# Job
State how many lines in the listing contain the string "truck", and add nothing to that number.

═══ Listed entries ═══

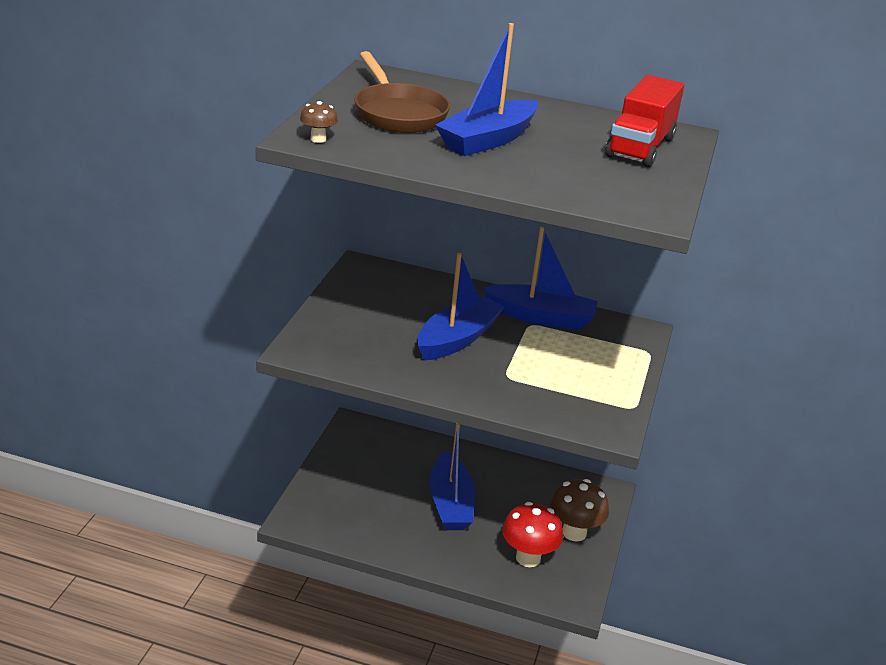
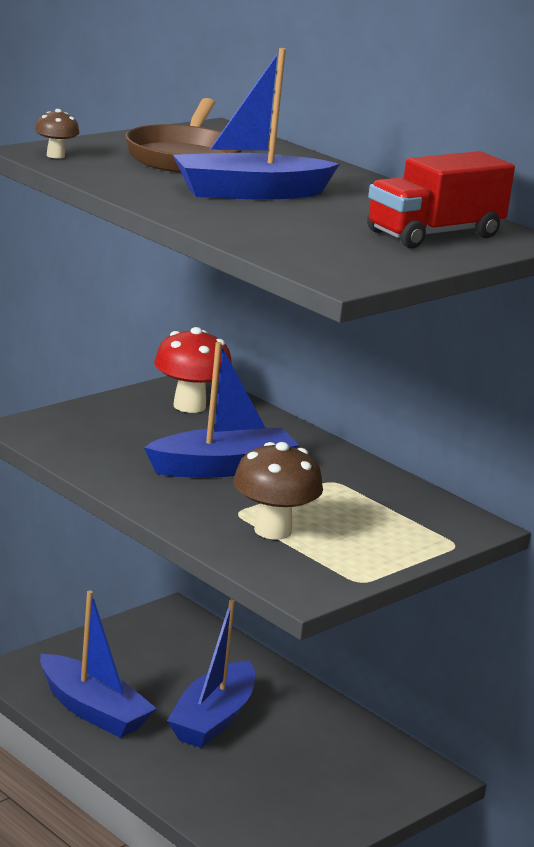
camera: 30 degrees right, 10 degrees down
(528, 558) = (253, 800): red mushroom -> red mushroom (189, 406)
(541, 317) = (356, 479): blue boat -> blue boat (93, 710)
(574, 532) = (342, 799): brown mushroom -> brown mushroom (272, 530)

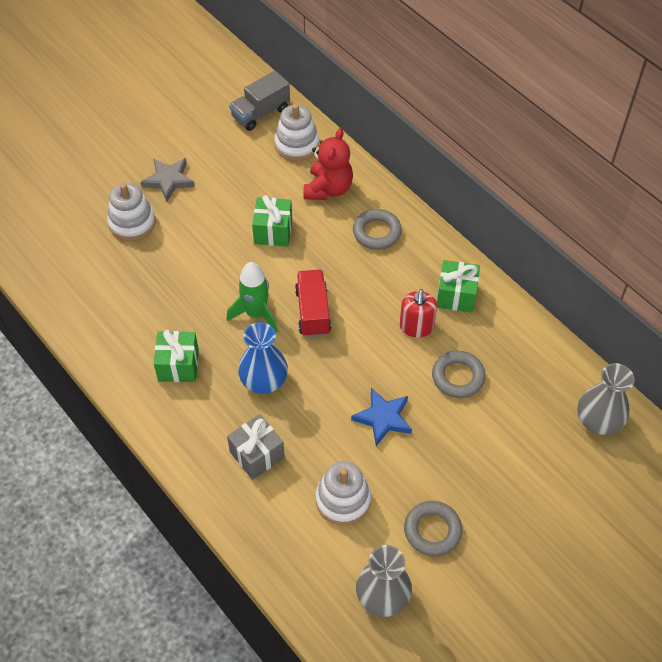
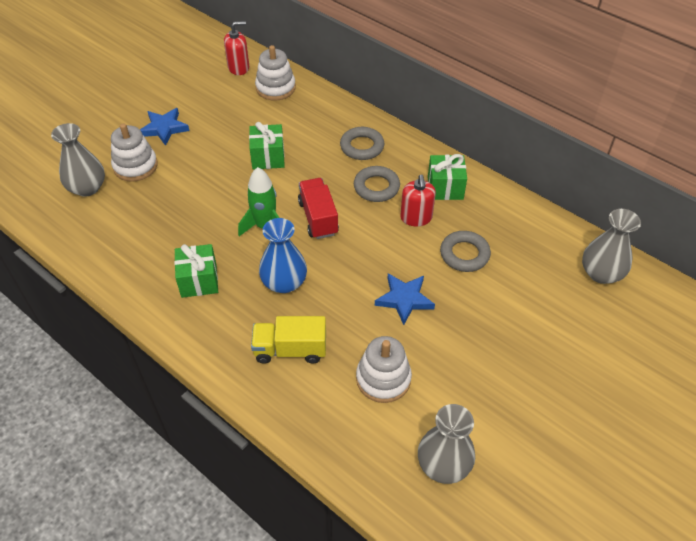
camera: 10 degrees left, 5 degrees down
(80, 242) = (87, 188): none -> grey vase
(168, 180) = (164, 128): grey star -> blue star
(257, 454) = (290, 350): grey gift -> yellow truck
(260, 113) = (238, 68): grey truck -> red soap dispenser
(328, 189) = (311, 118): red teddy bear -> none
(432, 530) = (476, 394): grey ring -> grey ring (376, 187)

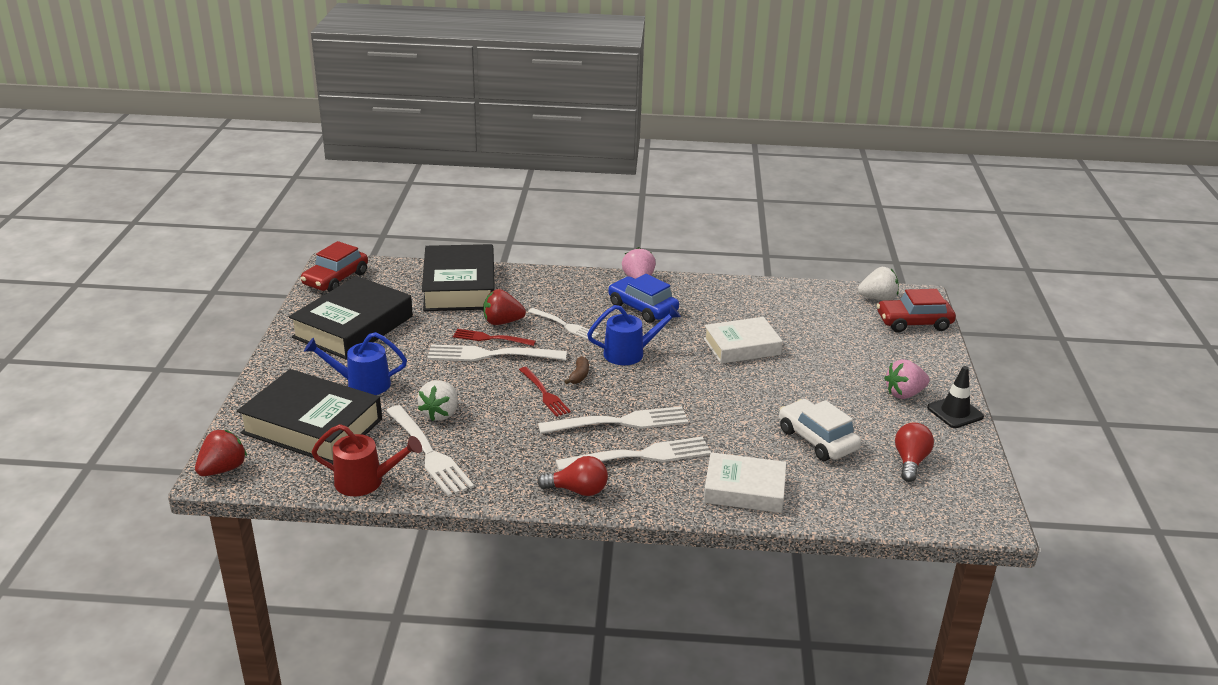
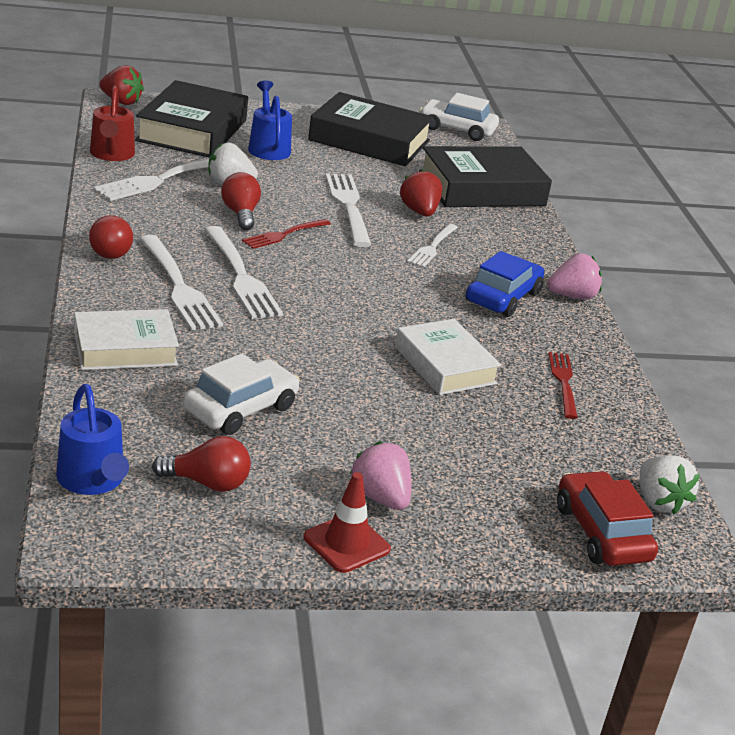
camera: 75 degrees right, 0 degrees up
(336, 279) = (457, 129): red car -> white car
(490, 338) = (382, 206): red fork -> red fork (563, 382)
(504, 412) = (240, 214): none -> red light bulb
(579, 376) = (327, 254): brown banana -> none
(630, 353) = (390, 286): blue watering can -> blue watering can (93, 481)
(744, 490) = (125, 348): white book -> white book turned 75 degrees clockwise
(955, 412) = (346, 543): black traffic cone -> red traffic cone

═══

# Solved problem
2